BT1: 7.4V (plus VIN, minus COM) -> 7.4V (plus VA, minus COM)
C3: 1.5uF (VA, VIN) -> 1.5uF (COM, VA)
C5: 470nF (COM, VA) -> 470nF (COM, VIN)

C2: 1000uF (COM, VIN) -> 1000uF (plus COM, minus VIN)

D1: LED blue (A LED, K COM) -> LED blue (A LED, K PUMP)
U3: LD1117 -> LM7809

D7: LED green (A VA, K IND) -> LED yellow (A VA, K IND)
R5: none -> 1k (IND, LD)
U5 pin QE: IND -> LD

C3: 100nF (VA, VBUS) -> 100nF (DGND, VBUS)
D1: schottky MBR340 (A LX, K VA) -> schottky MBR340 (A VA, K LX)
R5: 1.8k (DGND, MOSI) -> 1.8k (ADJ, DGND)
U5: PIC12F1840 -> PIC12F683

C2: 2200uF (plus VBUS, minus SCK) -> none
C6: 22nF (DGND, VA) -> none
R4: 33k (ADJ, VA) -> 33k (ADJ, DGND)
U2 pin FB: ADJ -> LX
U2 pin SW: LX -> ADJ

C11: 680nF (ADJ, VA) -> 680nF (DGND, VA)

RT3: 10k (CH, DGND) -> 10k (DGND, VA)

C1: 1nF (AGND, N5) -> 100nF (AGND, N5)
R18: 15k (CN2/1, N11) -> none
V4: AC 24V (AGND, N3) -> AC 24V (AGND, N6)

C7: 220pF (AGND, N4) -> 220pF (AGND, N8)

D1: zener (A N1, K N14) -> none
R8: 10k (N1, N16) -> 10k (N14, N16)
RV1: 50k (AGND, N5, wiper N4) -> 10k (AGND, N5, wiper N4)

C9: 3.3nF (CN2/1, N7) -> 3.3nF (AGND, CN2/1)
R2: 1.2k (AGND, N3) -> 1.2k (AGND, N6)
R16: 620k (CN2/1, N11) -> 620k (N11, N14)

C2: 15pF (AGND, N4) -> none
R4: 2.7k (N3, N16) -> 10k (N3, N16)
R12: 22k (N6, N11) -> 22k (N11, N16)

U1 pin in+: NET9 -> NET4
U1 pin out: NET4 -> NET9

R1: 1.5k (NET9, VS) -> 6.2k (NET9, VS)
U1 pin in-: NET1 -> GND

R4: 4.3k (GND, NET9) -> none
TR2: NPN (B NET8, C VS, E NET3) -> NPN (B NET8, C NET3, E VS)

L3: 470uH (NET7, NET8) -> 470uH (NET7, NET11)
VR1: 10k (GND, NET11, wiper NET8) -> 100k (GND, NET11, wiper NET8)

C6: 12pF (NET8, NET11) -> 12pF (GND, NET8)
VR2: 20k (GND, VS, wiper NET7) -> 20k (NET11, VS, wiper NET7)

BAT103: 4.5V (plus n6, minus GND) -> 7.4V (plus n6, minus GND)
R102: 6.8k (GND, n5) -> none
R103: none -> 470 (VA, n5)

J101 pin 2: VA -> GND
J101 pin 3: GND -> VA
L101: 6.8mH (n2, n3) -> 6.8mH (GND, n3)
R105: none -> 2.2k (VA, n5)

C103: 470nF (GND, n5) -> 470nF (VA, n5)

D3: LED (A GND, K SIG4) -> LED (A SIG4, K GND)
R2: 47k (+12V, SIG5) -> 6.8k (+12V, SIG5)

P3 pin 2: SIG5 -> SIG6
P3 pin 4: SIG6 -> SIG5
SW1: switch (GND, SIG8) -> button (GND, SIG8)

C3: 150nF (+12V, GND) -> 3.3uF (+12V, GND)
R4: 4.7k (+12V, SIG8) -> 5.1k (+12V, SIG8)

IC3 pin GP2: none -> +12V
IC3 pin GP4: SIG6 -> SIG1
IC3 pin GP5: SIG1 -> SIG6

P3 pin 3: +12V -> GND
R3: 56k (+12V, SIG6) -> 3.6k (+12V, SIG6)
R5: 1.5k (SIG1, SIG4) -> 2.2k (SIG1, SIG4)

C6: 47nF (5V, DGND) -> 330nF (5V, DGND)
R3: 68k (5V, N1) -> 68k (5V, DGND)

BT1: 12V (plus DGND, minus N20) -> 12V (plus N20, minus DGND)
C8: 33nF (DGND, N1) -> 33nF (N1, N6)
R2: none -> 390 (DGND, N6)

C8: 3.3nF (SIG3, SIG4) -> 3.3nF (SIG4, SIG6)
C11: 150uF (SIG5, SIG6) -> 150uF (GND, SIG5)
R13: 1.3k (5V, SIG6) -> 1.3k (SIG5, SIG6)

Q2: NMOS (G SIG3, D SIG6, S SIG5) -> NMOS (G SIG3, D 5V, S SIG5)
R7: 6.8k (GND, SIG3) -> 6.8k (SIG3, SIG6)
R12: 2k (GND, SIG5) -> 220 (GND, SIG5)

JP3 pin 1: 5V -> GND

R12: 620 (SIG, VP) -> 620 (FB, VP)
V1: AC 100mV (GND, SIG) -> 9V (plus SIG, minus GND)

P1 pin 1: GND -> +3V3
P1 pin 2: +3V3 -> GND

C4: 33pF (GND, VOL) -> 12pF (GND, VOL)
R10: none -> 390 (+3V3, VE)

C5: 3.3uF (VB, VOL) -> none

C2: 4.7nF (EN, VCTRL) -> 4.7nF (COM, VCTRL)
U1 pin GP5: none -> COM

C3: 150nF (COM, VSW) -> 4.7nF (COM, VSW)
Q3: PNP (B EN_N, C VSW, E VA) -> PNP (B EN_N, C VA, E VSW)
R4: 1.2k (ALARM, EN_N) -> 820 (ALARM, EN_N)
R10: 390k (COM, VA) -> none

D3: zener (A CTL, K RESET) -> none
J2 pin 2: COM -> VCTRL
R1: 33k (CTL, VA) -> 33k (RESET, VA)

=== What this task involves ===
What are the lines above, starting at the one with "D1: LED blue" and ending at the one with "L3: 470uH (NET7, NET8) -> 470uH (NET7, NET11)"? Give them again exactly, and only them.

=== Solution to this exercise ===
D1: LED blue (A LED, K COM) -> LED blue (A LED, K PUMP)
U3: LD1117 -> LM7809

D7: LED green (A VA, K IND) -> LED yellow (A VA, K IND)
R5: none -> 1k (IND, LD)
U5 pin QE: IND -> LD

C3: 100nF (VA, VBUS) -> 100nF (DGND, VBUS)
D1: schottky MBR340 (A LX, K VA) -> schottky MBR340 (A VA, K LX)
R5: 1.8k (DGND, MOSI) -> 1.8k (ADJ, DGND)
U5: PIC12F1840 -> PIC12F683

C2: 2200uF (plus VBUS, minus SCK) -> none
C6: 22nF (DGND, VA) -> none
R4: 33k (ADJ, VA) -> 33k (ADJ, DGND)
U2 pin FB: ADJ -> LX
U2 pin SW: LX -> ADJ

C11: 680nF (ADJ, VA) -> 680nF (DGND, VA)

RT3: 10k (CH, DGND) -> 10k (DGND, VA)

C1: 1nF (AGND, N5) -> 100nF (AGND, N5)
R18: 15k (CN2/1, N11) -> none
V4: AC 24V (AGND, N3) -> AC 24V (AGND, N6)

C7: 220pF (AGND, N4) -> 220pF (AGND, N8)

D1: zener (A N1, K N14) -> none
R8: 10k (N1, N16) -> 10k (N14, N16)
RV1: 50k (AGND, N5, wiper N4) -> 10k (AGND, N5, wiper N4)

C9: 3.3nF (CN2/1, N7) -> 3.3nF (AGND, CN2/1)
R2: 1.2k (AGND, N3) -> 1.2k (AGND, N6)
R16: 620k (CN2/1, N11) -> 620k (N11, N14)

C2: 15pF (AGND, N4) -> none
R4: 2.7k (N3, N16) -> 10k (N3, N16)
R12: 22k (N6, N11) -> 22k (N11, N16)

U1 pin in+: NET9 -> NET4
U1 pin out: NET4 -> NET9

R1: 1.5k (NET9, VS) -> 6.2k (NET9, VS)
U1 pin in-: NET1 -> GND

R4: 4.3k (GND, NET9) -> none
TR2: NPN (B NET8, C VS, E NET3) -> NPN (B NET8, C NET3, E VS)

L3: 470uH (NET7, NET8) -> 470uH (NET7, NET11)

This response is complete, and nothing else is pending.